Object matching data
* * * * *

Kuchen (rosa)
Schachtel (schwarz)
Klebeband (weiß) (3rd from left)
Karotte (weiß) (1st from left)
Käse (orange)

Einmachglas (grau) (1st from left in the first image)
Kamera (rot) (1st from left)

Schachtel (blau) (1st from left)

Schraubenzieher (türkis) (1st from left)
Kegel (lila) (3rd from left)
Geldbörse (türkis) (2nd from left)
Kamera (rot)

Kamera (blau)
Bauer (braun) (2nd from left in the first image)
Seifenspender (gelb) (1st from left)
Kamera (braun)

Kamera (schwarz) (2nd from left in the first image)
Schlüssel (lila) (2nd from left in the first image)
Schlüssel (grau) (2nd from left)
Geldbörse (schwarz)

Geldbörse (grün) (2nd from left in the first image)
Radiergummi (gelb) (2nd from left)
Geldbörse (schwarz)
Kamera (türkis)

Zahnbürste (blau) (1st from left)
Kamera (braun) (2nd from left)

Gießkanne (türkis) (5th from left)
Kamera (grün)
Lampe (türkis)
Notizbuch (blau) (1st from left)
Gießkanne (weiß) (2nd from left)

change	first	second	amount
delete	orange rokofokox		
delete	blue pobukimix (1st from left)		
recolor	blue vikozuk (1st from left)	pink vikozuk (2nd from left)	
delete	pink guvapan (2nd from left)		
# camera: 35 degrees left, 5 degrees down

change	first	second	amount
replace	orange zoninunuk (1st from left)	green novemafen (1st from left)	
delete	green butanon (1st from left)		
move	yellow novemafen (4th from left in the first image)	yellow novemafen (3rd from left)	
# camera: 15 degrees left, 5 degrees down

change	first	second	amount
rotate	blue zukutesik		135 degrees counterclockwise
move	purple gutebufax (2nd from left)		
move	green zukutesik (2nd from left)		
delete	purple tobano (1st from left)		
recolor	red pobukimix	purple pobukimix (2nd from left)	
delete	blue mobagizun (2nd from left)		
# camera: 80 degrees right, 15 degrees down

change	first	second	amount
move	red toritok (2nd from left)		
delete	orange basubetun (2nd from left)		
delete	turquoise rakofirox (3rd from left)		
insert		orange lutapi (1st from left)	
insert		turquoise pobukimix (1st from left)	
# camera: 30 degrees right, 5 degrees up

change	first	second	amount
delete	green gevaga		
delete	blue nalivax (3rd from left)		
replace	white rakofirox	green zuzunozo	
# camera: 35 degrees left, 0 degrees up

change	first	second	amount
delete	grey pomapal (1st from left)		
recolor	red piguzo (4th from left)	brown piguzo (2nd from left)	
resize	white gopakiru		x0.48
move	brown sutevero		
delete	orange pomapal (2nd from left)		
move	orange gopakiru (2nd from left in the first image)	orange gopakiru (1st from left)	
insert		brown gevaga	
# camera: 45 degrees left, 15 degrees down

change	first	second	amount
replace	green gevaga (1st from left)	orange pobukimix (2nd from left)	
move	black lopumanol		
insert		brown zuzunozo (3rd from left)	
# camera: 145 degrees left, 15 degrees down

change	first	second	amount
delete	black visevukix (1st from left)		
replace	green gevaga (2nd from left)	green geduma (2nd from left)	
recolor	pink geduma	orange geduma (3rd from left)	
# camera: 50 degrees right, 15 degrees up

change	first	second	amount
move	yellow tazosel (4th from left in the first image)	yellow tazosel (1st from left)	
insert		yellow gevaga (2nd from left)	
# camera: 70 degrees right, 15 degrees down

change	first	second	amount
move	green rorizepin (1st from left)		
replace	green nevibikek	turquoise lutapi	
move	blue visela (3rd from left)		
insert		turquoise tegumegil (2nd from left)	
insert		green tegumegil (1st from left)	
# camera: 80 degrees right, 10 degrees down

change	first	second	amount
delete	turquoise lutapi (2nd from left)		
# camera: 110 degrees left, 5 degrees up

* * * * *

INSTRUCTIONS FOR THE TASK >> Would you please restate all of the entries exactly?

TASK RESULT >>
Kuchen (rosa)
Schachtel (schwarz)
Klebeband (weiß) (3rd from left)
Karotte (weiß) (1st from left)
Käse (orange)

Einmachglas (grau) (1st from left in the first image)
Kamera (rot) (1st from left)

Schachtel (blau) (1st from left)

Schraubenzieher (türkis) (1st from left)
Kegel (lila) (3rd from left)
Geldbörse (türkis) (2nd from left)
Kamera (rot)

Kamera (blau)
Bauer (braun) (2nd from left in the first image)
Seifenspender (gelb) (1st from left)
Kamera (braun)

Kamera (schwarz) (2nd from left in the first image)
Schlüssel (lila) (2nd from left in the first image)
Schlüssel (grau) (2nd from left)
Geldbörse (schwarz)

Geldbörse (grün) (2nd from left in the first image)
Radiergummi (gelb) (2nd from left)
Geldbörse (schwarz)
Kamera (türkis)

Zahnbürste (blau) (1st from left)
Kamera (braun) (2nd from left)

Gießkanne (türkis) (5th from left)
Kamera (grün)
Lampe (türkis)
Notizbuch (blau) (1st from left)
Gießkanne (weiß) (2nd from left)

change	first	second	amount
delete	orange rokofokox		
delete	blue pobukimix (1st from left)		
recolor	blue vikozuk (1st from left)	pink vikozuk (2nd from left)	
delete	pink guvapan (2nd from left)		
# camera: 35 degrees left, 5 degrees down

change	first	second	amount
replace	orange zoninunuk (1st from left)	green novemafen (1st from left)	
delete	green butanon (1st from left)		
move	yellow novemafen (4th from left in the first image)	yellow novemafen (3rd from left)	
# camera: 15 degrees left, 5 degrees down

change	first	second	amount
rotate	blue zukutesik		135 degrees counterclockwise
move	purple gutebufax (2nd from left)		
move	green zukutesik (2nd from left)		
delete	purple tobano (1st from left)		
recolor	red pobukimix	purple pobukimix (2nd from left)	
delete	blue mobagizun (2nd from left)		
# camera: 80 degrees right, 15 degrees down

change	first	second	amount
move	red toritok (2nd from left)		
delete	orange basubetun (2nd from left)		
delete	turquoise rakofirox (3rd from left)		
insert		orange lutapi (1st from left)	
insert		turquoise pobukimix (1st from left)	
# camera: 30 degrees right, 5 degrees up

change	first	second	amount
delete	green gevaga		
delete	blue nalivax (3rd from left)		
replace	white rakofirox	green zuzunozo	
# camera: 35 degrees left, 0 degrees up

change	first	second	amount
delete	grey pomapal (1st from left)		
recolor	red piguzo (4th from left)	brown piguzo (2nd from left)	
resize	white gopakiru		x0.48
move	brown sutevero		
delete	orange pomapal (2nd from left)		
move	orange gopakiru (2nd from left in the first image)	orange gopakiru (1st from left)	
insert		brown gevaga	
# camera: 45 degrees left, 15 degrees down

change	first	second	amount
replace	green gevaga (1st from left)	orange pobukimix (2nd from left)	
move	black lopumanol		
insert		brown zuzunozo (3rd from left)	
# camera: 145 degrees left, 15 degrees down

change	first	second	amount
delete	black visevukix (1st from left)		
replace	green gevaga (2nd from left)	green geduma (2nd from left)	
recolor	pink geduma	orange geduma (3rd from left)	
# camera: 50 degrees right, 15 degrees up

change	first	second	amount
move	yellow tazosel (4th from left in the first image)	yellow tazosel (1st from left)	
insert		yellow gevaga (2nd from left)	
# camera: 70 degrees right, 15 degrees down

change	first	second	amount
move	green rorizepin (1st from left)		
replace	green nevibikek	turquoise lutapi	
move	blue visela (3rd from left)		
insert		turquoise tegumegil (2nd from left)	
insert		green tegumegil (1st from left)	
# camera: 80 degrees right, 10 degrees down

change	first	second	amount
delete	turquoise lutapi (2nd from left)		
# camera: 110 degrees left, 5 degrees up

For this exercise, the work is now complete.